### THE DATA
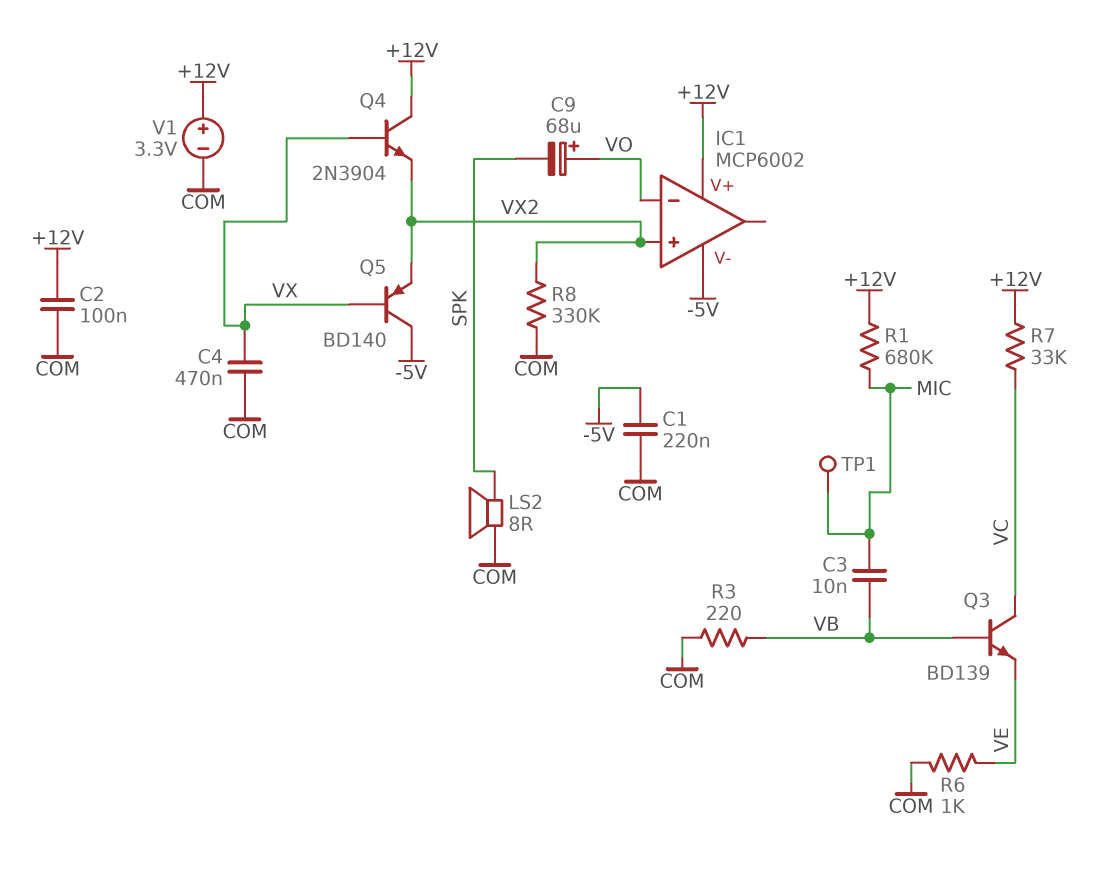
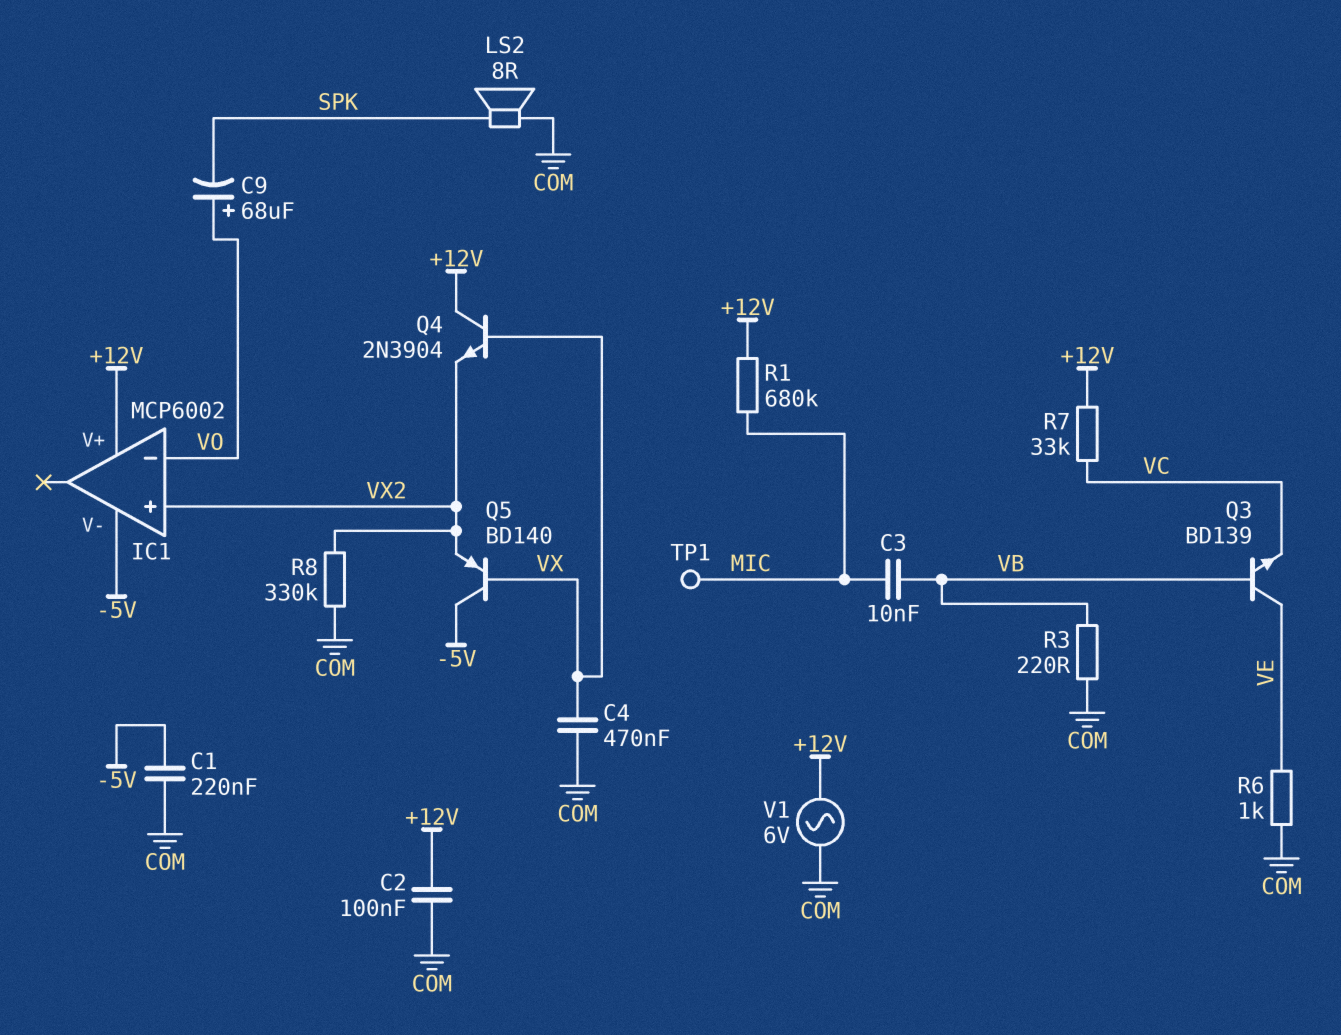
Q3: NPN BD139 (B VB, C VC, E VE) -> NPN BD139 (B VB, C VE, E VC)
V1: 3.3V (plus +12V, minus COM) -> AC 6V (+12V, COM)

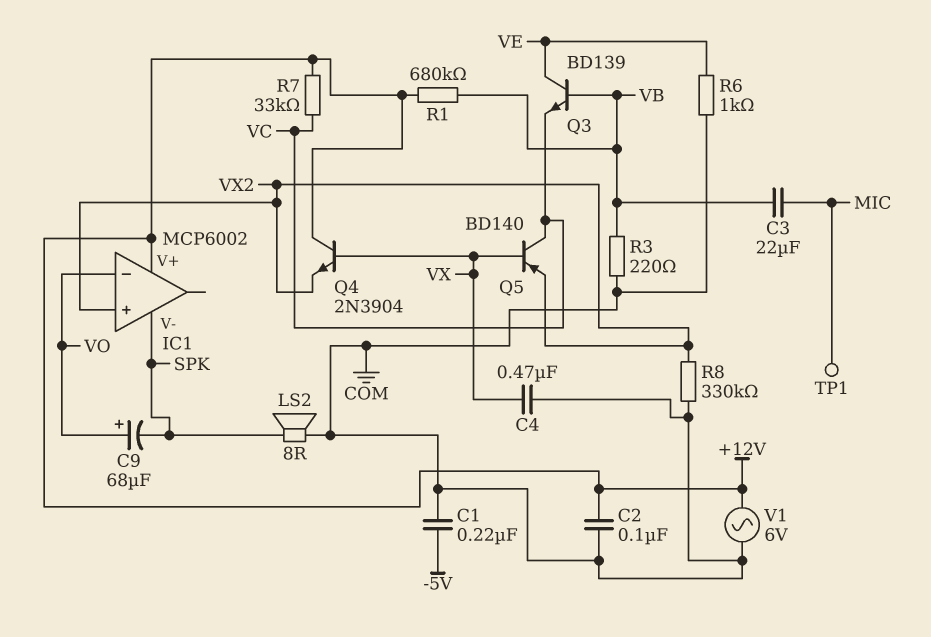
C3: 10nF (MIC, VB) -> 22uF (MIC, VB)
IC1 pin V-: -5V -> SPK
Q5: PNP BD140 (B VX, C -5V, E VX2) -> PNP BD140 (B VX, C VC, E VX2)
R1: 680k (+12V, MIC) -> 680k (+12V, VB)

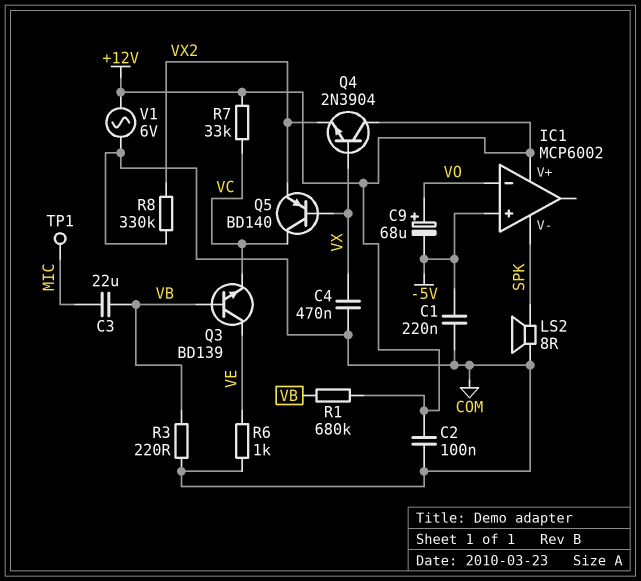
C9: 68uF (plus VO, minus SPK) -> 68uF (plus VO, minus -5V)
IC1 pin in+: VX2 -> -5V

--

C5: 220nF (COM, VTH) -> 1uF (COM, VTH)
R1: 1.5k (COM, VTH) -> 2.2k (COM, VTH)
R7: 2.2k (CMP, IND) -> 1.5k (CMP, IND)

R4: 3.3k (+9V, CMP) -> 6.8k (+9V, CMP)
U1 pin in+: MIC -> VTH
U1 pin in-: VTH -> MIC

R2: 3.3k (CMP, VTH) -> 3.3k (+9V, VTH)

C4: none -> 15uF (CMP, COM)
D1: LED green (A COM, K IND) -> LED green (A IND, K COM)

### TASK STATEMENT
All lines above in which the word "minus" occurs should be identified and copied.

### SOLUTION TO THIS TASK
V1: 3.3V (plus +12V, minus COM) -> AC 6V (+12V, COM)
C9: 68uF (plus VO, minus SPK) -> 68uF (plus VO, minus -5V)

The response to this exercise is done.